_Task item:_ Full transcription, minus images: write out the listing below exactly as it appears.

_Exercise materials:_
((

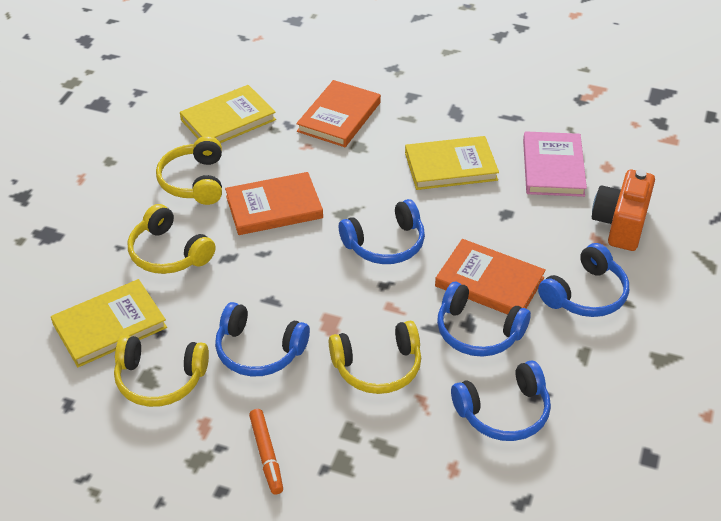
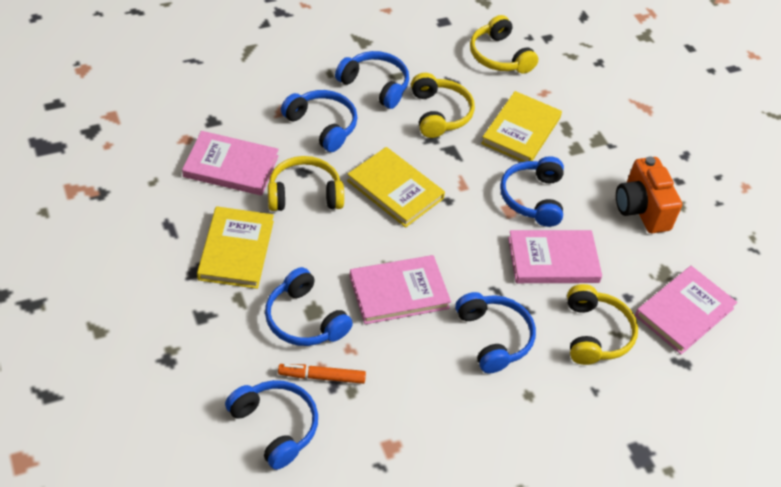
blue headphones: 5 -> 6
orange book: 3 -> 0
pink book: 1 -> 4

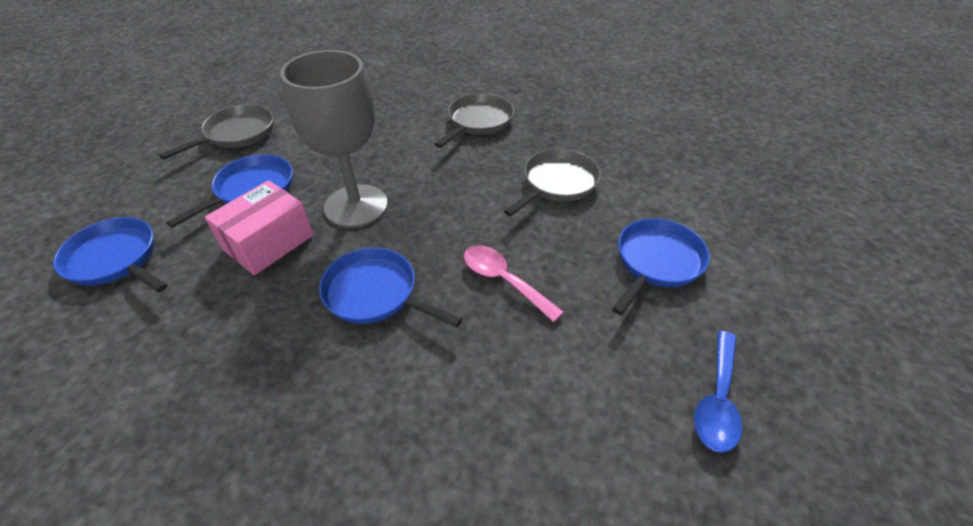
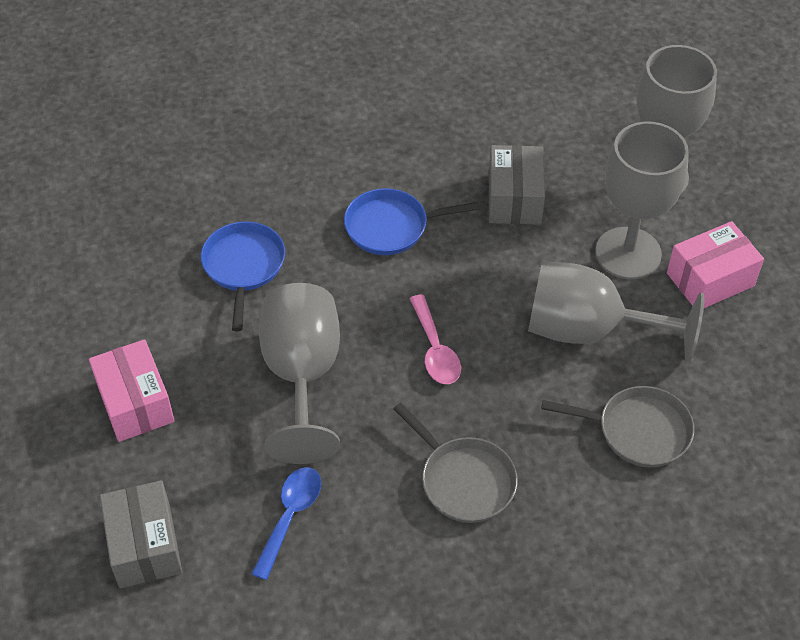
blue pan: 4 -> 2
grey box: 0 -> 2
grey goblet: 1 -> 4
grey pan: 3 -> 2
pink box: 1 -> 2

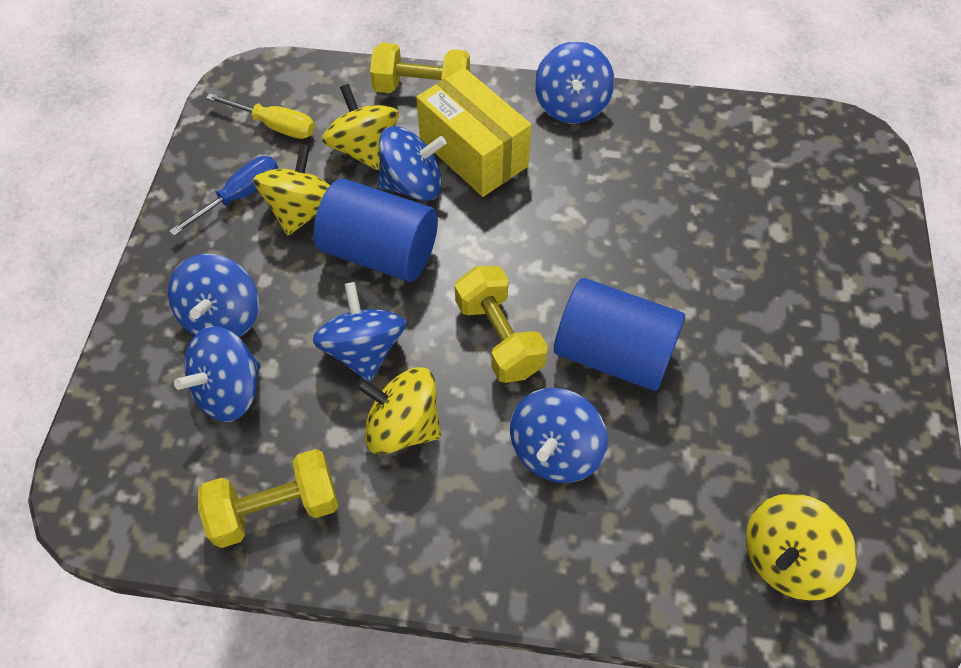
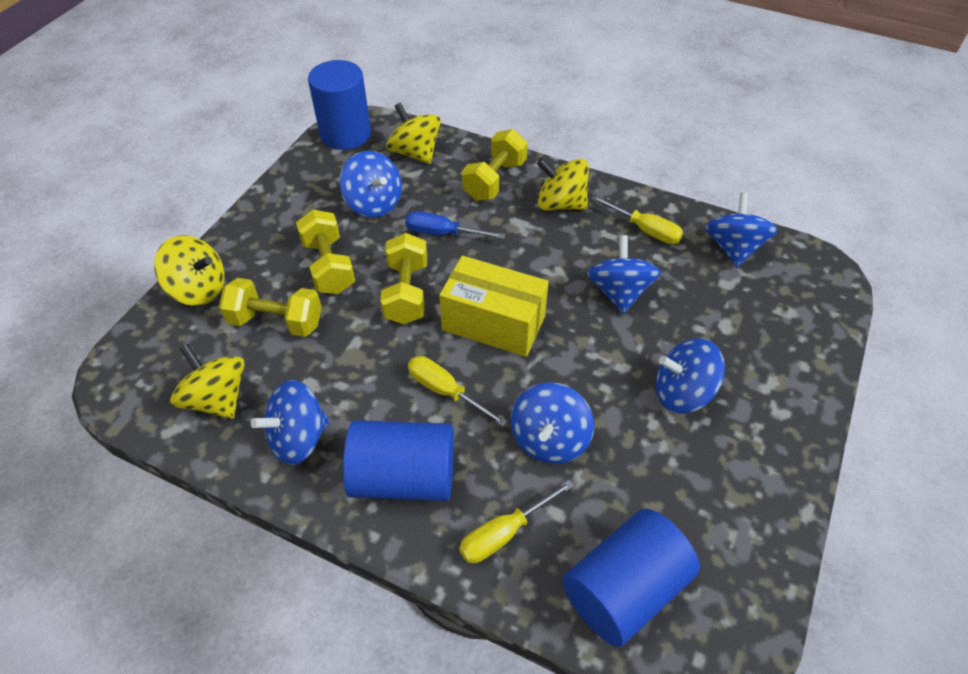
blue cylinder: 2 -> 3
yellow dumbbell: 3 -> 4
yellow screwdriver: 1 -> 3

))

_Answer area:_
blue headphones: 5 -> 6
orange book: 3 -> 0
pink book: 1 -> 4

blue pan: 4 -> 2
grey box: 0 -> 2
grey goblet: 1 -> 4
grey pan: 3 -> 2
pink box: 1 -> 2

blue cylinder: 2 -> 3
yellow dumbbell: 3 -> 4
yellow screwdriver: 1 -> 3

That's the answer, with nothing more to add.